**Task item:** Search the entries below for "VBUS", and copy each line where it appears.

**Data supplied:**
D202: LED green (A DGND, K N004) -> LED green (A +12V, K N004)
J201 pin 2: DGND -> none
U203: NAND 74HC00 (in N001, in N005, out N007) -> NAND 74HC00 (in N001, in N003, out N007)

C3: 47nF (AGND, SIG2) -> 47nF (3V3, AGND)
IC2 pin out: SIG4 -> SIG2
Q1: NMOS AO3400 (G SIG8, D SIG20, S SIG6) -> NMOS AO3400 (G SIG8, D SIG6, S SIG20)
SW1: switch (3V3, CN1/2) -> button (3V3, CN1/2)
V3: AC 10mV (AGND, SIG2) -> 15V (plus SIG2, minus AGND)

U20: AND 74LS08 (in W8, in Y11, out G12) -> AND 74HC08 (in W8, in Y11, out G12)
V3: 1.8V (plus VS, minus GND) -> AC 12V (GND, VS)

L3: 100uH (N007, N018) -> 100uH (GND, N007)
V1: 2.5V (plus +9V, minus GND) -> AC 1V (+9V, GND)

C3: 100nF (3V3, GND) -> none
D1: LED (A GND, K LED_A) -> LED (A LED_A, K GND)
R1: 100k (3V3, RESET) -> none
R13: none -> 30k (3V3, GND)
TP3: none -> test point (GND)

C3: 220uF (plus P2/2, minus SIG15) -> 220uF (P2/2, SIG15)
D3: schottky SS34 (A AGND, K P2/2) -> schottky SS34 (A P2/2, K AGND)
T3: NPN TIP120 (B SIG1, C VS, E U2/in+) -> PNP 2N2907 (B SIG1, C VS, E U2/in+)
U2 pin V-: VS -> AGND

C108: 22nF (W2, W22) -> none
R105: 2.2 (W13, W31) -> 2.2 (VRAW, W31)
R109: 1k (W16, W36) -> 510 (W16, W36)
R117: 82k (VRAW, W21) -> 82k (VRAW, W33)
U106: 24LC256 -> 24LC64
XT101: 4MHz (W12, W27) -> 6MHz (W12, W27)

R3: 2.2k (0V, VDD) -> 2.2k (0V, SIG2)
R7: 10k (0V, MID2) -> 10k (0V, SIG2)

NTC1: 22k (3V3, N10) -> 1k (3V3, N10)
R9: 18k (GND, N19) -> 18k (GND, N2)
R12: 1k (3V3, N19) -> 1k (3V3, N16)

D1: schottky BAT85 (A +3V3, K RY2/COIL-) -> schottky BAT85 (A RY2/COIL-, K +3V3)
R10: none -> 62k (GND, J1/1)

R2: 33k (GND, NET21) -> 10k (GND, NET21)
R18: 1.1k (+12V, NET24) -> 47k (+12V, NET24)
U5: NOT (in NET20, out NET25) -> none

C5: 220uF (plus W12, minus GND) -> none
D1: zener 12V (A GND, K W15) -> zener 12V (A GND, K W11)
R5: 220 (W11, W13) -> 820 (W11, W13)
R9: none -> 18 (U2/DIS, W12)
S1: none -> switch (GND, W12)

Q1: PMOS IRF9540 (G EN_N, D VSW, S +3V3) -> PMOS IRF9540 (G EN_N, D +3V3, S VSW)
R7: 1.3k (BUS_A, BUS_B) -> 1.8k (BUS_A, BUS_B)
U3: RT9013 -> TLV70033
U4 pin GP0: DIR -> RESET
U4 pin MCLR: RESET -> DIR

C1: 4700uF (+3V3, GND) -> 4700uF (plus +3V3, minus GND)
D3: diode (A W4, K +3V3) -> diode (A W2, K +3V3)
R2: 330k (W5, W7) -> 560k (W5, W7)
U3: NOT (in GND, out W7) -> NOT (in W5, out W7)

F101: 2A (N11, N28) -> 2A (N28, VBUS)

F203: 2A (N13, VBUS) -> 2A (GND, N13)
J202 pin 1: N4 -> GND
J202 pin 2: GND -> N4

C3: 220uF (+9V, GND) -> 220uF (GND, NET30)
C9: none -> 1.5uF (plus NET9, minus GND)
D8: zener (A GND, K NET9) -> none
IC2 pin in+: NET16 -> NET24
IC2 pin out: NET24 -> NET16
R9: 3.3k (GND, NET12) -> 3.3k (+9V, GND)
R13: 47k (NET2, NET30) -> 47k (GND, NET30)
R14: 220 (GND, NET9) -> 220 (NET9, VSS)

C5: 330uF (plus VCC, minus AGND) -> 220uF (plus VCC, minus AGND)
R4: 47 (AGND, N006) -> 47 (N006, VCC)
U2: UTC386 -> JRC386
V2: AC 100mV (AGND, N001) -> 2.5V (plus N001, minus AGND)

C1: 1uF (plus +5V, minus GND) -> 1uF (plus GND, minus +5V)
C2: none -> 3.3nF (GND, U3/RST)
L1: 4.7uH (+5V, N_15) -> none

**The completed task:**
F101: 2A (N11, N28) -> 2A (N28, VBUS)
F203: 2A (N13, VBUS) -> 2A (GND, N13)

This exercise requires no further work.